■ Exercise instructions: Reproduce verbatim the lines beginning with the line containing "coordinates (264, 202)." and continuing through the line containing "corner is located at coordinates (695, 207).", both included.

■ Data for processing:
+++++
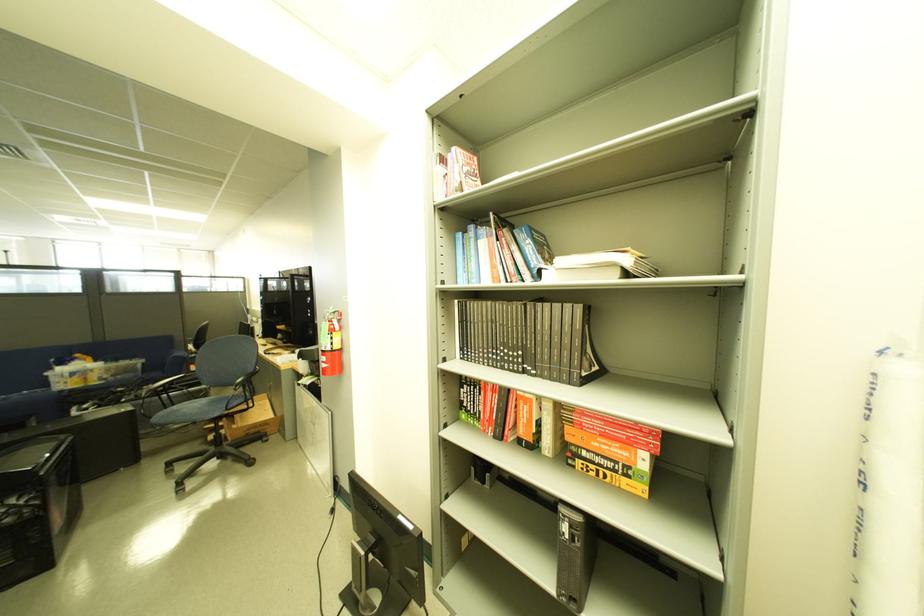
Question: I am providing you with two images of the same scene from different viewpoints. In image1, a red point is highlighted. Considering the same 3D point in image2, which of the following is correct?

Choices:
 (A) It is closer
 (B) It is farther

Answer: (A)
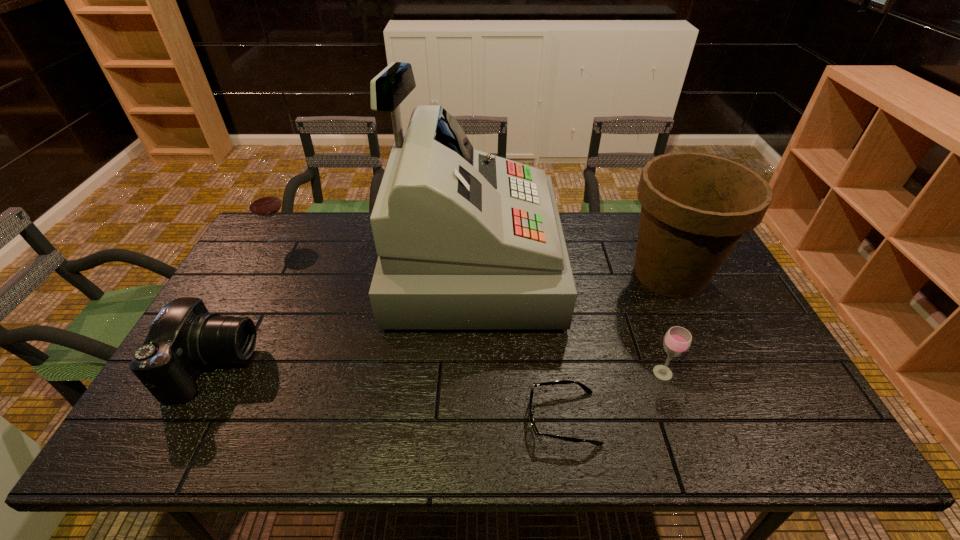
Image resolution: width=960 pixels, height=540 pixels. Find the location of `wineglass that is at the left edge`. wineglass that is at the left edge is located at coordinates (264, 202).

Identify the location of camera at the left edge. (184, 337).

Image resolution: width=960 pixels, height=540 pixels. Find the location of `object that is positioned at the right edge`. object that is positioned at the right edge is located at coordinates (695, 207).

Locate an element on the screen. The height and width of the screenshot is (540, 960). object present at the far left corner is located at coordinates [264, 202].

Locate an element on the screen. The height and width of the screenshot is (540, 960). object that is at the far right corner is located at coordinates (695, 207).

The width and height of the screenshot is (960, 540). In the image, there is a desktop. Identify the location of vacant space at the far edge. (321, 224).

This screenshot has height=540, width=960. In order to click on vacant space at the near edge in this screenshot , I will do `click(670, 441)`.

You are a GUI agent. You are given a task and a screenshot of the screen. Output one action in this format:
    pyautogui.click(x=<x>, y=<y>)
    Task: Click on the free space at the right edge
    The image size is (960, 540).
    Given the screenshot: What is the action you would take?
    pyautogui.click(x=734, y=327)

Where is `free space at the far left corner of the desktop`? The width and height of the screenshot is (960, 540). free space at the far left corner of the desktop is located at coordinates (265, 247).

In the image, there is a desktop. Where is `vacant space at the near right corner`? Image resolution: width=960 pixels, height=540 pixels. vacant space at the near right corner is located at coordinates (814, 439).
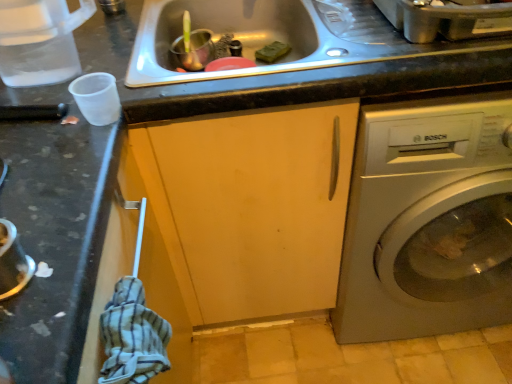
+++++
■ The response:
Image resolution: width=960 pixels, height=540 pixels. Find the location of `wineglass that is at the left edge`. wineglass that is at the left edge is located at coordinates (264, 202).

Identify the location of camera at the left edge. (184, 337).

Image resolution: width=960 pixels, height=540 pixels. Find the location of `object that is positioned at the right edge`. object that is positioned at the right edge is located at coordinates (695, 207).

Locate an element on the screen. The height and width of the screenshot is (540, 960). object present at the far left corner is located at coordinates [264, 202].

Locate an element on the screen. The height and width of the screenshot is (540, 960). object that is at the far right corner is located at coordinates (695, 207).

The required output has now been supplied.